Could you recast every line of the records below as a JSON list of strings, one string per line and no blank lines?

— Start Records for the exercise —

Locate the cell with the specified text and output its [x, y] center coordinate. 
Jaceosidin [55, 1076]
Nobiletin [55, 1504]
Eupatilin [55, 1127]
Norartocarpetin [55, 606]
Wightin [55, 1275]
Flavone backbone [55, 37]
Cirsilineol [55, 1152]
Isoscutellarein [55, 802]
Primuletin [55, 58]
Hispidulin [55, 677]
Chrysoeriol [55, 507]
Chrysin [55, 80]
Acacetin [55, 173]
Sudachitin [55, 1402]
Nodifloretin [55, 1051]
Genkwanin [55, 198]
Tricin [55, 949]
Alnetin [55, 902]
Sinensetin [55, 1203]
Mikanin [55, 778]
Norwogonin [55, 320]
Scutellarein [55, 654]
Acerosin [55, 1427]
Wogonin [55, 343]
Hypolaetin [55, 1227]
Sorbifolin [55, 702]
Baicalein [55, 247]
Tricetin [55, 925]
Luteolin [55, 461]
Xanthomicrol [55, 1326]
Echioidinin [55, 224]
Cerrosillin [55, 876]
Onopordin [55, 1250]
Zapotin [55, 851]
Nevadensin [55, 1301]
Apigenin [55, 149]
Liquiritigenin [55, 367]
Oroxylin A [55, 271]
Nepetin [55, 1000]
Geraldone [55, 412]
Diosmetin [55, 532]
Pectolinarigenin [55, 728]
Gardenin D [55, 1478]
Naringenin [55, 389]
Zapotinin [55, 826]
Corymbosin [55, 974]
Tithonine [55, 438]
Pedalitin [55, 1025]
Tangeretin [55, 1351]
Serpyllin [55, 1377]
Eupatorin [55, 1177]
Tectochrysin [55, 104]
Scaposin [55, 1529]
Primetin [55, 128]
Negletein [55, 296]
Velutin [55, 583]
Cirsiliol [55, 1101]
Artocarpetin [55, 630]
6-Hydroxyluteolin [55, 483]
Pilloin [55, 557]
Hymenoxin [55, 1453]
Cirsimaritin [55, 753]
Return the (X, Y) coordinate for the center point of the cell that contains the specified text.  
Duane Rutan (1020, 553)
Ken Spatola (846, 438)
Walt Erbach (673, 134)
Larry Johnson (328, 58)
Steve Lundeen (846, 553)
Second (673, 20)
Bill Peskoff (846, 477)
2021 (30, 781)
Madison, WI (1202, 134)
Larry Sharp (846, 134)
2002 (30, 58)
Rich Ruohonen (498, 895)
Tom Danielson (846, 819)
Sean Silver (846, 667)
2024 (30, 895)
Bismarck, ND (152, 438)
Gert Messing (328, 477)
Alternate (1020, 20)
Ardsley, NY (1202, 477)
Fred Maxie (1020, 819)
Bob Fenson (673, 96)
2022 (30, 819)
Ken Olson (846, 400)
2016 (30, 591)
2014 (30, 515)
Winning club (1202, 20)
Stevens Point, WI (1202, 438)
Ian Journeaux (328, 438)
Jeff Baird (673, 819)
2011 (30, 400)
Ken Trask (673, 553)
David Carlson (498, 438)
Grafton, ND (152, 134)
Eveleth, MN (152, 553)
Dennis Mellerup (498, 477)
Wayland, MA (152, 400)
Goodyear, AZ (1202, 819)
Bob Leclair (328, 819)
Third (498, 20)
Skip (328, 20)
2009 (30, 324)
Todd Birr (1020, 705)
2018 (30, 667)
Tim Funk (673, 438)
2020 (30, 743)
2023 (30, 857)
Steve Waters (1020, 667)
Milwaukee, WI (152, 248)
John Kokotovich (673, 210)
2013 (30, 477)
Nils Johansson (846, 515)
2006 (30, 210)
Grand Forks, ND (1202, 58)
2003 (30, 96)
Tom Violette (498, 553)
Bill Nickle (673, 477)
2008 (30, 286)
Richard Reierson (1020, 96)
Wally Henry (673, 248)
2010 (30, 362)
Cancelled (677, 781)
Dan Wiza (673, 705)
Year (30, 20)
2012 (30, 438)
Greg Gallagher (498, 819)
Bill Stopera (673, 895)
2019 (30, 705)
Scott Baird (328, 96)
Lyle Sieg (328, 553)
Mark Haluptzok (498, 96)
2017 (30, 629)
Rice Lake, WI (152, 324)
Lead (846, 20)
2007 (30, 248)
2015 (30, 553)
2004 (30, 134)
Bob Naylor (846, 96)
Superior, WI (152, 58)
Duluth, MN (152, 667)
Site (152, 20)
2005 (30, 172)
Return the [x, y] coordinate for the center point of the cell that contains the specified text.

— End Records for the exercise —

* [Finished answer]:
[
  "Locate the cell with the specified text and output its [x, y] center coordinate. ",
  "Jaceosidin [55, 1076]",
  "Nobiletin [55, 1504]",
  "Eupatilin [55, 1127]",
  "Norartocarpetin [55, 606]",
  "Wightin [55, 1275]",
  "Flavone backbone [55, 37]",
  "Cirsilineol [55, 1152]",
  "Isoscutellarein [55, 802]",
  "Primuletin [55, 58]",
  "Hispidulin [55, 677]",
  "Chrysoeriol [55, 507]",
  "Chrysin [55, 80]",
  "Acacetin [55, 173]",
  "Sudachitin [55, 1402]",
  "Nodifloretin [55, 1051]",
  "Genkwanin [55, 198]",
  "Tricin [55, 949]",
  "Alnetin [55, 902]",
  "Sinensetin [55, 1203]",
  "Mikanin [55, 778]",
  "Norwogonin [55, 320]",
  "Scutellarein [55, 654]",
  "Acerosin [55, 1427]",
  "Wogonin [55, 343]",
  "Hypolaetin [55, 1227]",
  "Sorbifolin [55, 702]",
  "Baicalein [55, 247]",
  "Tricetin [55, 925]",
  "Luteolin [55, 461]",
  "Xanthomicrol [55, 1326]",
  "Echioidinin [55, 224]",
  "Cerrosillin [55, 876]",
  "Onopordin [55, 1250]",
  "Zapotin [55, 851]",
  "Nevadensin [55, 1301]",
  "Apigenin [55, 149]",
  "Liquiritigenin [55, 367]",
  "Oroxylin A [55, 271]",
  "Nepetin [55, 1000]",
  "Geraldone [55, 412]",
  "Diosmetin [55, 532]",
  "Pectolinarigenin [55, 728]",
  "Gardenin D [55, 1478]",
  "Naringenin [55, 389]",
  "Zapotinin [55, 826]",
  "Corymbosin [55, 974]",
  "Tithonine [55, 438]",
  "Pedalitin [55, 1025]",
  "Tangeretin [55, 1351]",
  "Serpyllin [55, 1377]",
  "Eupatorin [55, 1177]",
  "Tectochrysin [55, 104]",
  "Scaposin [55, 1529]",
  "Primetin [55, 128]",
  "Negletein [55, 296]",
  "Velutin [55, 583]",
  "Cirsiliol [55, 1101]",
  "Artocarpetin [55, 630]",
  "6-Hydroxyluteolin [55, 483]",
  "Pilloin [55, 557]",
  "Hymenoxin [55, 1453]",
  "Cirsimaritin [55, 753]",
  "Return the (X, Y) coordinate for the center point of the cell that contains the specified text.  ",
  "Duane Rutan (1020, 553)",
  "Ken Spatola (846, 438)",
  "Walt Erbach (673, 134)",
  "Larry Johnson (328, 58)",
  "Steve Lundeen (846, 553)",
  "Second (673, 20)",
  "Bill Peskoff (846, 477)",
  "2021 (30, 781)",
  "Madison, WI (1202, 134)",
  "Larry Sharp (846, 134)",
  "2002 (30, 58)",
  "Rich Ruohonen (498, 895)",
  "Tom Danielson (846, 819)",
  "Sean Silver (846, 667)",
  "2024 (30, 895)",
  "Bismarck, ND (152, 438)",
  "Gert Messing (328, 477)",
  "Alternate (1020, 20)",
  "Ardsley, NY (1202, 477)",
  "Fred Maxie (1020, 819)",
  "Bob Fenson (673, 96)",
  "2022 (30, 819)",
  "Ken Olson (846, 400)",
  "2016 (30, 591)",
  "2014 (30, 515)",
  "Winning club (1202, 20)",
  "Stevens Point, WI (1202, 438)",
  "Ian Journeaux (328, 438)",
  "Jeff Baird (673, 819)",
  "2011 (30, 400)",
  "Ken Trask (673, 553)",
  "David Carlson (498, 438)",
  "Grafton, ND (152, 134)",
  "Eveleth, MN (152, 553)",
  "Dennis Mellerup (498, 477)",
  "Wayland, MA (152, 400)",
  "Goodyear, AZ (1202, 819)",
  "Bob Leclair (328, 819)",
  "Third (498, 20)",
  "Skip (328, 20)",
  "2009 (30, 324)",
  "Todd Birr (1020, 705)",
  "2018 (30, 667)",
  "Tim Funk (673, 438)",
  "2020 (30, 743)",
  "2023 (30, 857)",
  "Steve Waters (1020, 667)",
  "Milwaukee, WI (152, 248)",
  "John Kokotovich (673, 210)",
  "2013 (30, 477)",
  "Nils Johansson (846, 515)",
  "2006 (30, 210)",
  "Grand Forks, ND (1202, 58)",
  "2003 (30, 96)",
  "Tom Violette (498, 553)",
  "Bill Nickle (673, 477)",
  "2008 (30, 286)",
  "Richard Reierson (1020, 96)",
  "Wally Henry (673, 248)",
  "2010 (30, 362)",
  "Cancelled (677, 781)",
  "Dan Wiza (673, 705)",
  "Year (30, 20)",
  "2012 (30, 438)",
  "Greg Gallagher (498, 819)",
  "Bill Stopera (673, 895)",
  "2019 (30, 705)",
  "Scott Baird (328, 96)",
  "Lyle Sieg (328, 553)",
  "Mark Haluptzok (498, 96)",
  "2017 (30, 629)",
  "Rice Lake, WI (152, 324)",
  "Lead (846, 20)",
  "2007 (30, 248)",
  "2015 (30, 553)",
  "2004 (30, 134)",
  "Bob Naylor (846, 96)",
  "Superior, WI (152, 58)",
  "Duluth, MN (152, 667)",
  "Site (152, 20)",
  "2005 (30, 172)",
  "Return the [x, y] coordinate for the center point of the cell that contains the specified text."
]